Return every line below as is, leaving out the pictures.
══ Information given
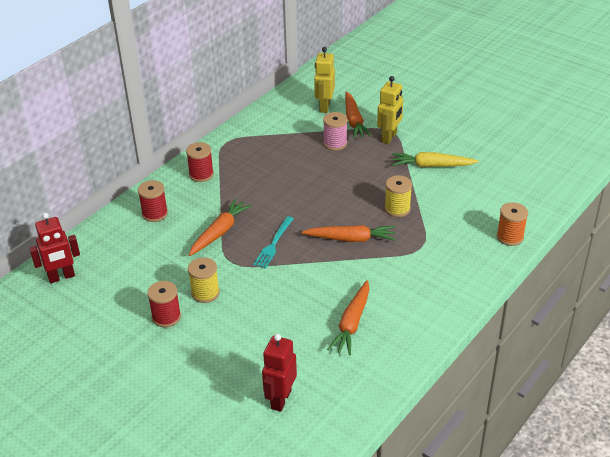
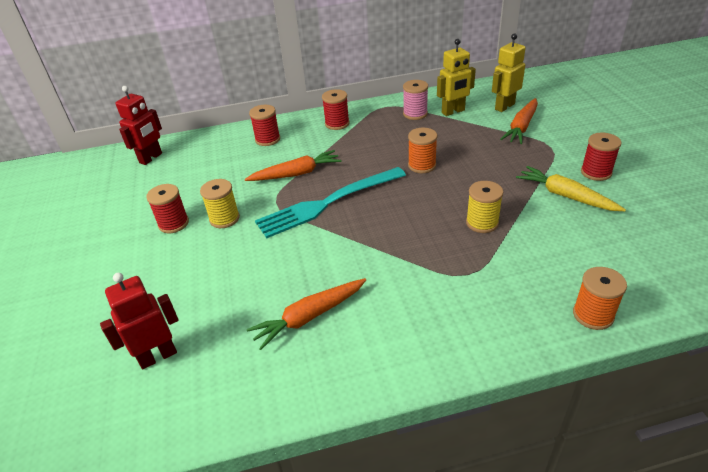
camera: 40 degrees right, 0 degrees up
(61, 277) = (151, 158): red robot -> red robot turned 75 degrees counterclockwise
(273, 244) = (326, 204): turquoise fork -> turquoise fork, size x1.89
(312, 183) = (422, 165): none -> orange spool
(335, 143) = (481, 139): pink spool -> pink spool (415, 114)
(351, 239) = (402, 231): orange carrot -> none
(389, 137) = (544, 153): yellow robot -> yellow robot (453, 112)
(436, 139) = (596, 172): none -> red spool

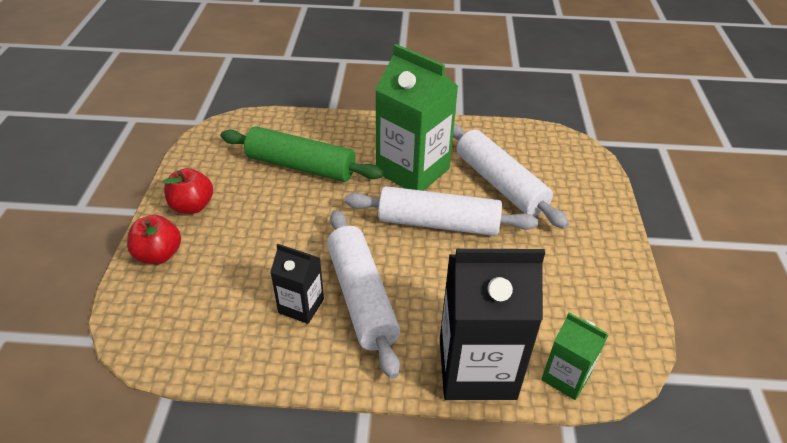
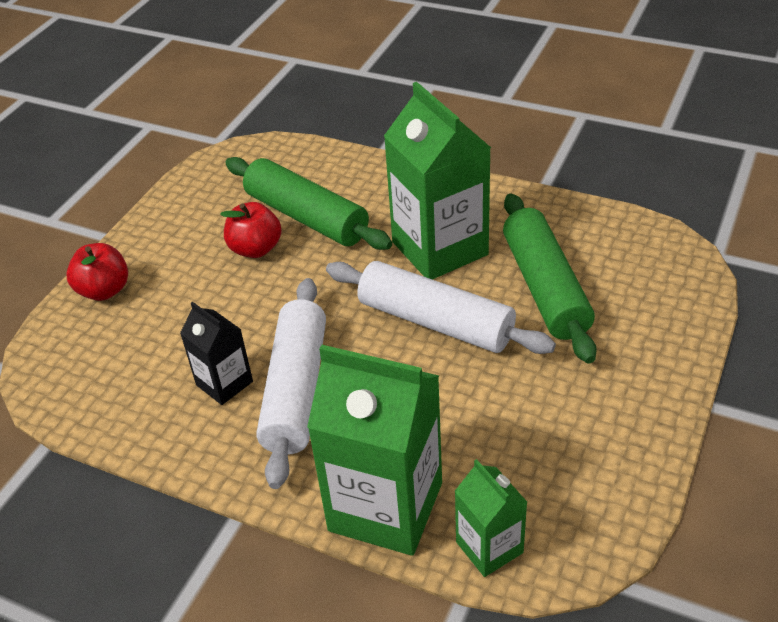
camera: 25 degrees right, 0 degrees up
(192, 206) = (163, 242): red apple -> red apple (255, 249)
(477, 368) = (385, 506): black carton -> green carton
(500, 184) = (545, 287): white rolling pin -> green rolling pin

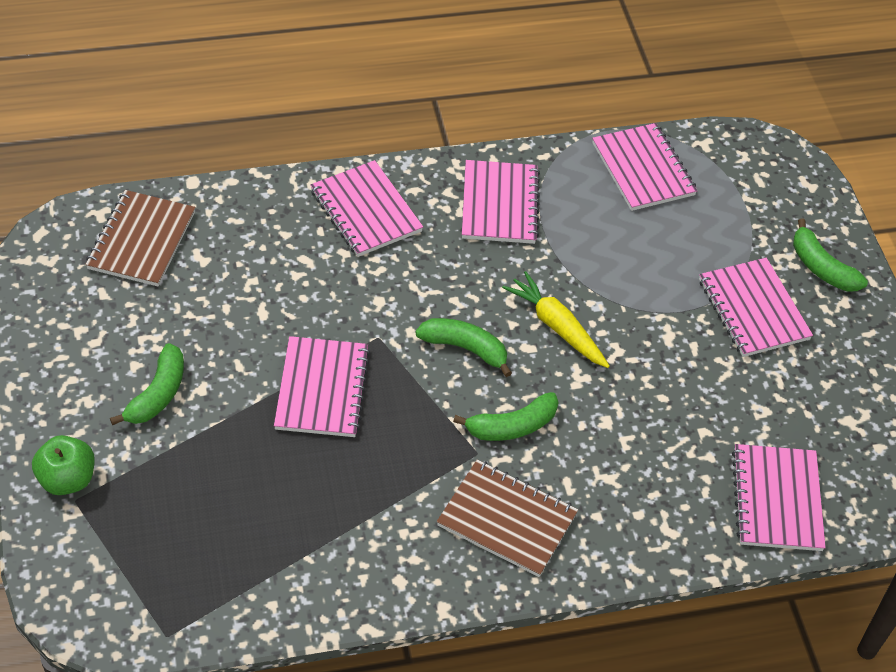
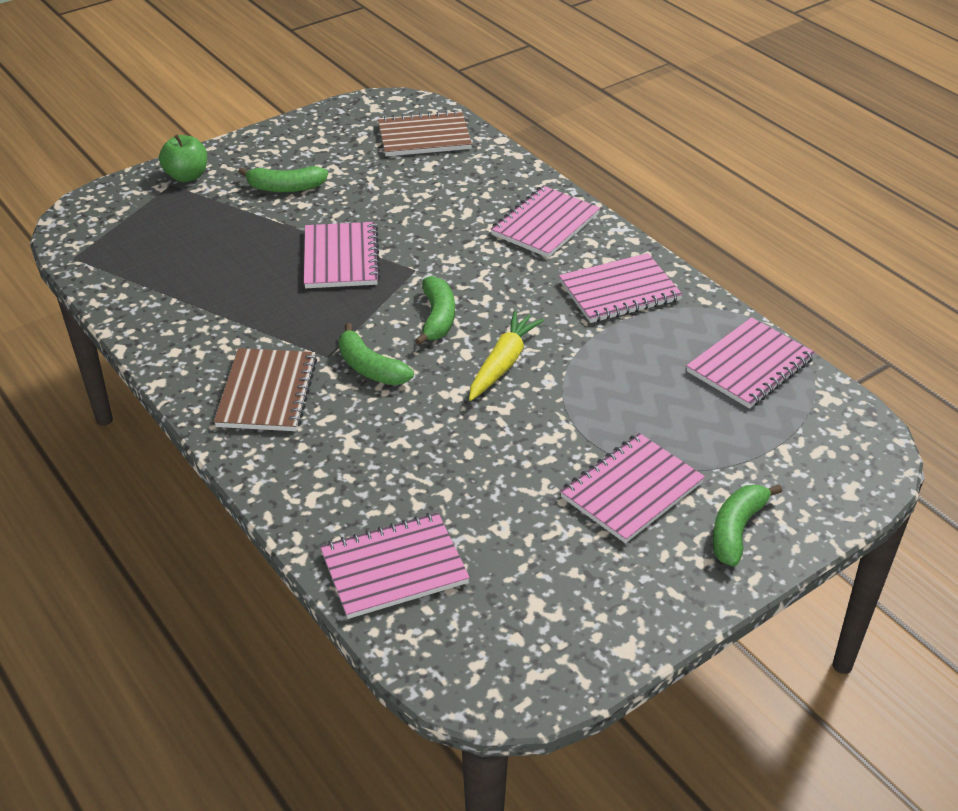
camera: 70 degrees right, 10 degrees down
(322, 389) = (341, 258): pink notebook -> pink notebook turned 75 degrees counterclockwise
════
→ **Response to the exercise**
camera: 40 degrees right, 0 degrees up
(61, 277) = (151, 158): red robot -> red robot turned 75 degrees counterclockwise
(273, 244) = (326, 204): turquoise fork -> turquoise fork, size x1.89
(312, 183) = (422, 165): none -> orange spool
(335, 143) = (481, 139): pink spool -> pink spool (415, 114)
(351, 239) = (402, 231): orange carrot -> none
(389, 137) = (544, 153): yellow robot -> yellow robot (453, 112)
(436, 139) = (596, 172): none -> red spool

camera: 25 degrees right, 0 degrees up
(192, 206) = (163, 242): red apple -> red apple (255, 249)
(477, 368) = (385, 506): black carton -> green carton
(500, 184) = (545, 287): white rolling pin -> green rolling pin

camera: 70 degrees right, 10 degrees down
(322, 389) = (341, 258): pink notebook -> pink notebook turned 75 degrees counterclockwise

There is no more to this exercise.